### PROBLEM DETAILS
Each entry has to be given again in its exact wording, and no picture may appear in the result.

### GIVEN DATA

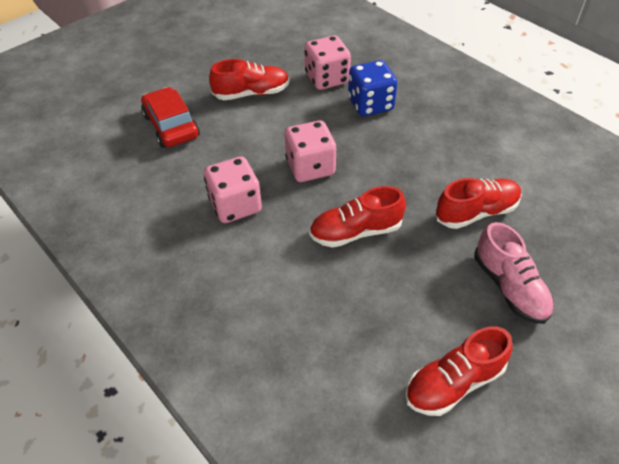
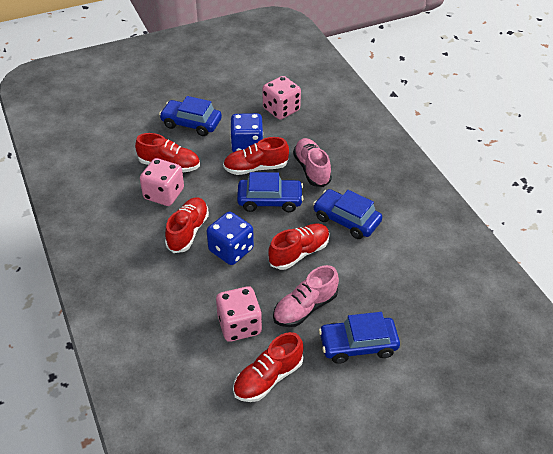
blue car: 0 -> 4
blue dice: 1 -> 2
pink shoe: 1 -> 2
red car: 1 -> 0
red shoe: 4 -> 5

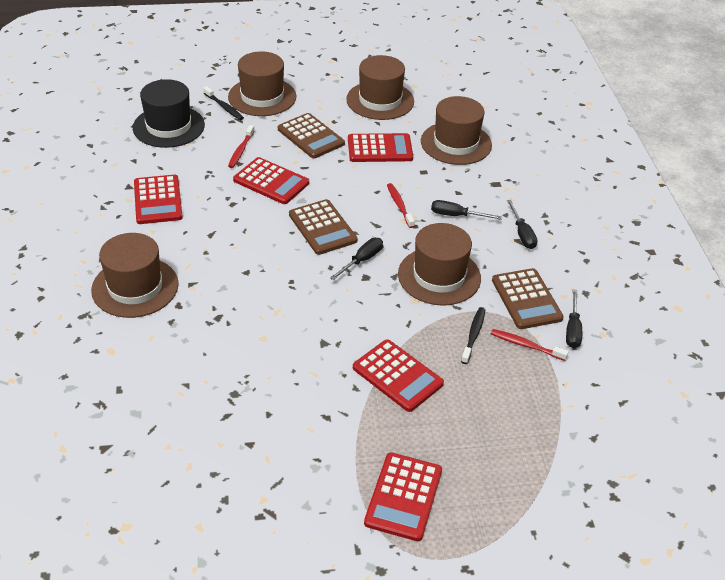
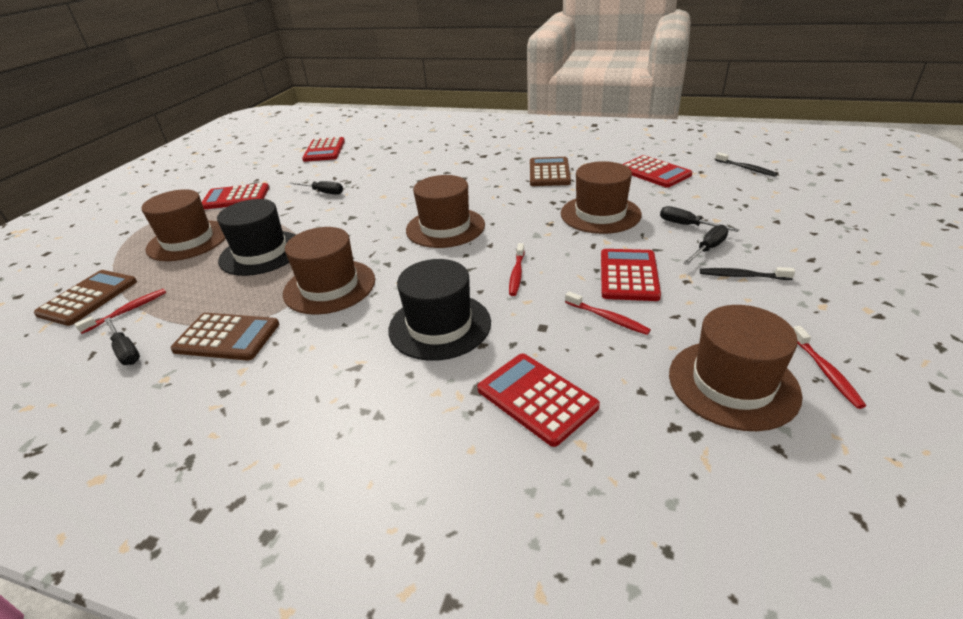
black hat: 1 -> 2
red toothbrush: 3 -> 4

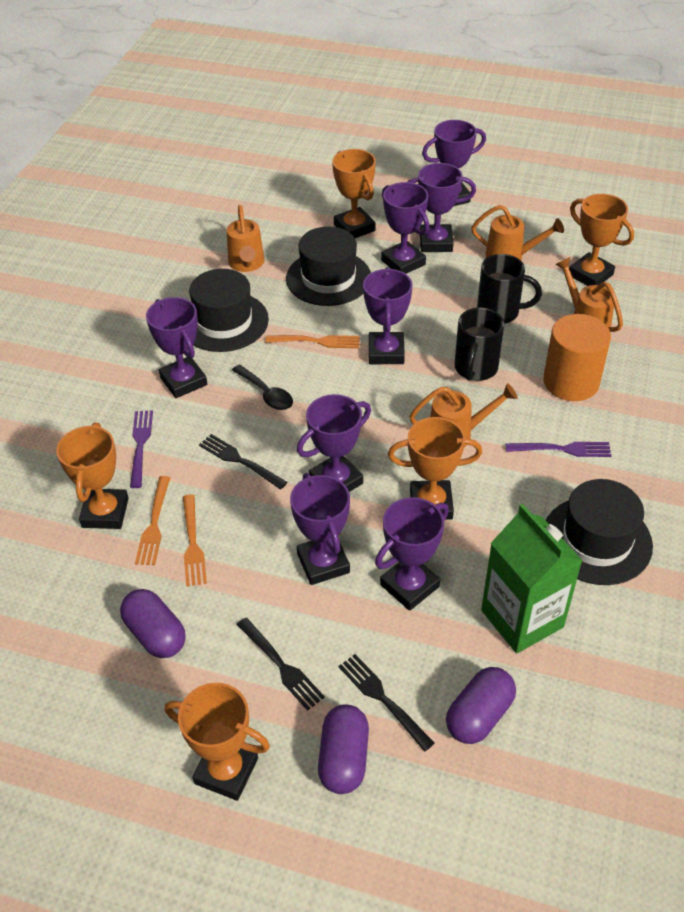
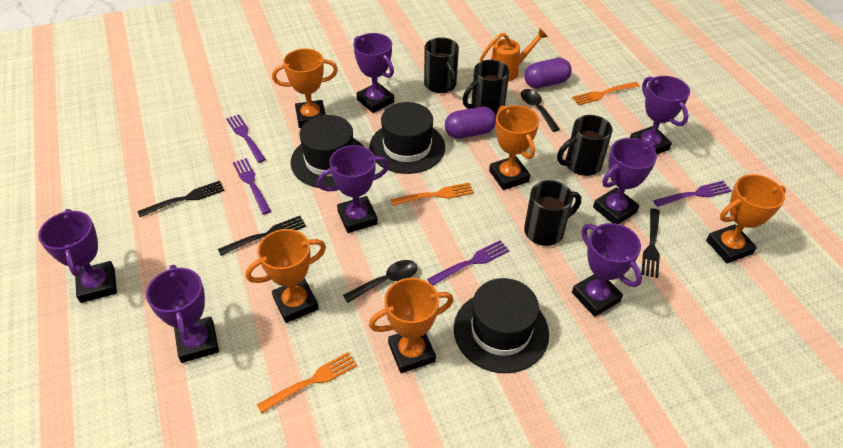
black mug: 2 -> 4
black spoon: 1 -> 2
green carton: 1 -> 0
orange cylinder: 1 -> 0
orange watering can: 4 -> 1
purple capsule: 3 -> 2
purple fork: 2 -> 4
purple trophy: 8 -> 7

### YOUR SOLUTION
blue car: 0 -> 4
blue dice: 1 -> 2
pink shoe: 1 -> 2
red car: 1 -> 0
red shoe: 4 -> 5

black hat: 1 -> 2
red toothbrush: 3 -> 4

black mug: 2 -> 4
black spoon: 1 -> 2
green carton: 1 -> 0
orange cylinder: 1 -> 0
orange watering can: 4 -> 1
purple capsule: 3 -> 2
purple fork: 2 -> 4
purple trophy: 8 -> 7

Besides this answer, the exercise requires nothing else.